## INSTRUCTIONS TO FOLLOW
The whole listing below, with no pictures, is to be repeated as it stands.

--- INFORMATION PROVIDED Enclosed Below ---

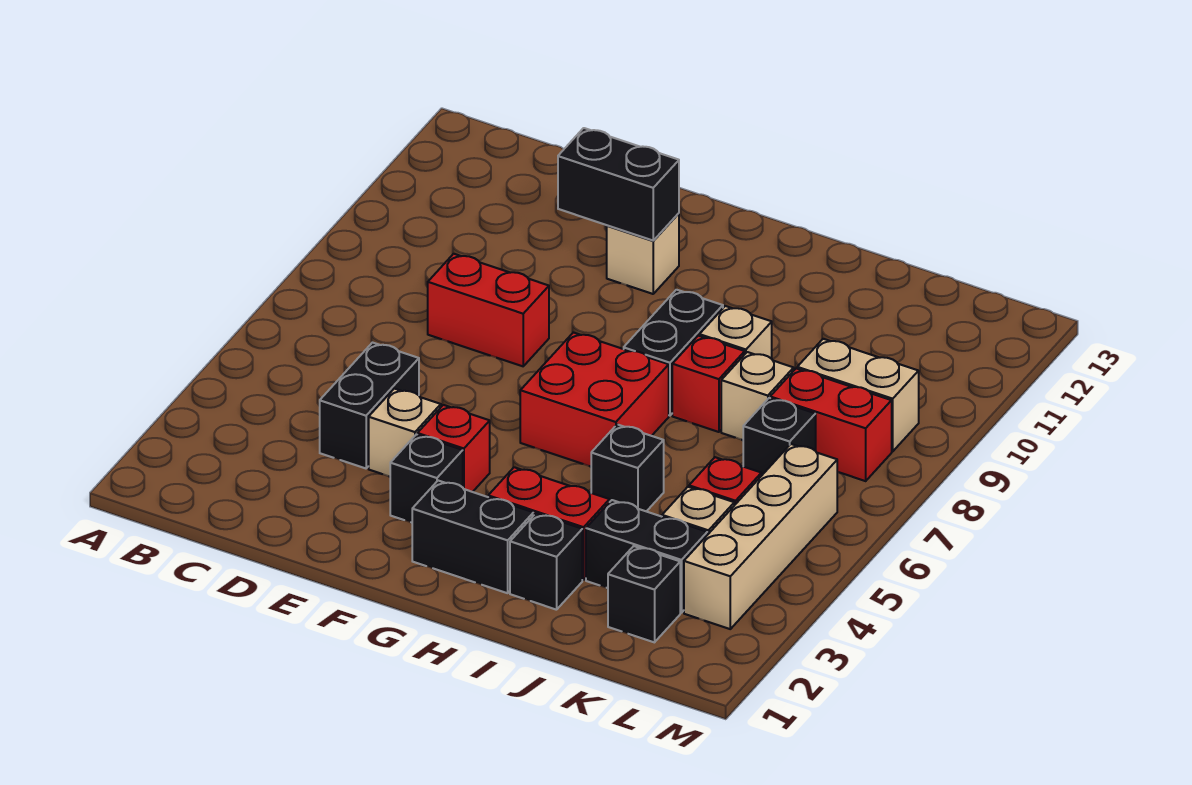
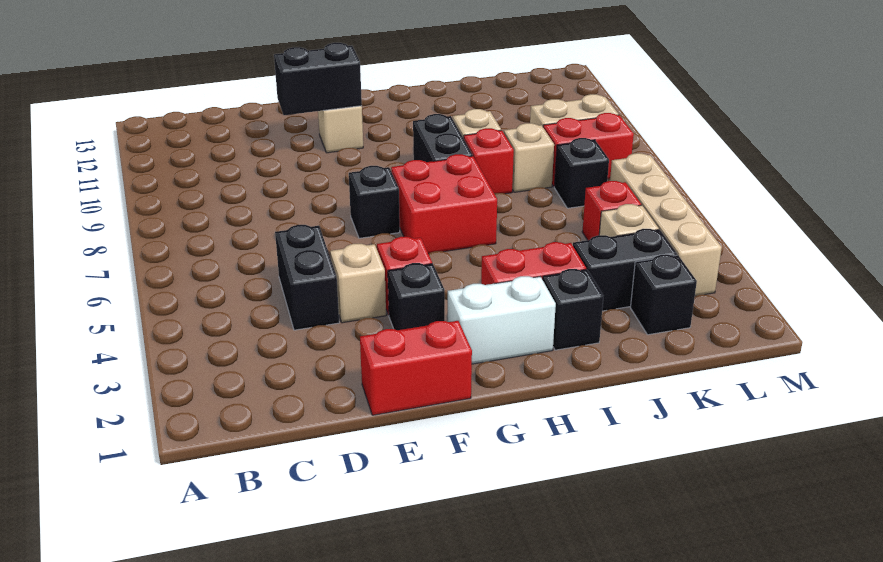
red brick D8:E8 level 1 -> red brick E1:F1 level 1
black brick G2:H2 level 1 -> white brick G2:H2 level 1
black brick I5 level 1 -> black brick F7 level 1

--- End of Enclosed INFORMATION PROVIDED ---

## RESPONSE TO THIS TASK
red brick D8:E8 level 1 -> red brick E1:F1 level 1
black brick G2:H2 level 1 -> white brick G2:H2 level 1
black brick I5 level 1 -> black brick F7 level 1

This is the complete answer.